══ The data

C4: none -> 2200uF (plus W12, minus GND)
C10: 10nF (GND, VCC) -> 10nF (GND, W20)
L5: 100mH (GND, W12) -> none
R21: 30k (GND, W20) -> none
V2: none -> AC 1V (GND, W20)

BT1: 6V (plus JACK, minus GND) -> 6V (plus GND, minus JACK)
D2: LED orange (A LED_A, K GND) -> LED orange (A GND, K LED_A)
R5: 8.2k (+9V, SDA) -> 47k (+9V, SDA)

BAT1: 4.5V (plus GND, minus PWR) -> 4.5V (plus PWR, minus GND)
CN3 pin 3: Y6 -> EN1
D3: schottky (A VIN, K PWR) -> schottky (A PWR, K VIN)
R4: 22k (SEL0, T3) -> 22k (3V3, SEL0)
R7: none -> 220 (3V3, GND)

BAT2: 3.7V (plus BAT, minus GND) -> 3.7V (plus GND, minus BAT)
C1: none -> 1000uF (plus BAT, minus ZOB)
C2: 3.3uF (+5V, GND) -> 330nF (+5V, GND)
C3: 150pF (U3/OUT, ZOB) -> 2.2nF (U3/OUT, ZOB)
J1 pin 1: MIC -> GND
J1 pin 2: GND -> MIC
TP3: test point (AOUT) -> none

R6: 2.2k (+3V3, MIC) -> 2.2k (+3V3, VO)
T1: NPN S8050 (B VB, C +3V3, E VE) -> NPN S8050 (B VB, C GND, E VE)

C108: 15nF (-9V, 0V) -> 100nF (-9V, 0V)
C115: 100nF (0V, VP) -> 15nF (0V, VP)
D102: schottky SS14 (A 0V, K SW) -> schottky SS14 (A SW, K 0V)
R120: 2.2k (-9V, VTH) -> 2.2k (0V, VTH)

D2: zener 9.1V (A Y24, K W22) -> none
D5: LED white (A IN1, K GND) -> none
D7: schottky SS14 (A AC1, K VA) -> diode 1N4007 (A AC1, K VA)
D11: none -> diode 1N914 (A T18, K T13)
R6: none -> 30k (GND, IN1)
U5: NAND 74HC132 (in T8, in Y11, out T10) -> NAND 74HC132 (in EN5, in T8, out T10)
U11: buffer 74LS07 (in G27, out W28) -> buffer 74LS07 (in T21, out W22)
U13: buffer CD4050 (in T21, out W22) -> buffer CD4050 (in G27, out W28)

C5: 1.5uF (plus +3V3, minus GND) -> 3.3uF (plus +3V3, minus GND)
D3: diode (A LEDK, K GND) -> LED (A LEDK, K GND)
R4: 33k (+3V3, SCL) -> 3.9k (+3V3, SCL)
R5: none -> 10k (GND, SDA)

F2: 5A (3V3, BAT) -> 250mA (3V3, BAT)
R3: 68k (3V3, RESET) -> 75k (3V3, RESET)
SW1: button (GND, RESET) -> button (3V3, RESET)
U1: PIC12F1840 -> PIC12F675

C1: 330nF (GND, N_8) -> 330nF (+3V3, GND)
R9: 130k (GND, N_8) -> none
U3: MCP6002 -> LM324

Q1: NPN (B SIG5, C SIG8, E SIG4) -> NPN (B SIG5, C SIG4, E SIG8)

════

Work required: For the string "RESET", show each line of the entries above where it occurs.

Reply to the task:
R3: 68k (3V3, RESET) -> 75k (3V3, RESET)
SW1: button (GND, RESET) -> button (3V3, RESET)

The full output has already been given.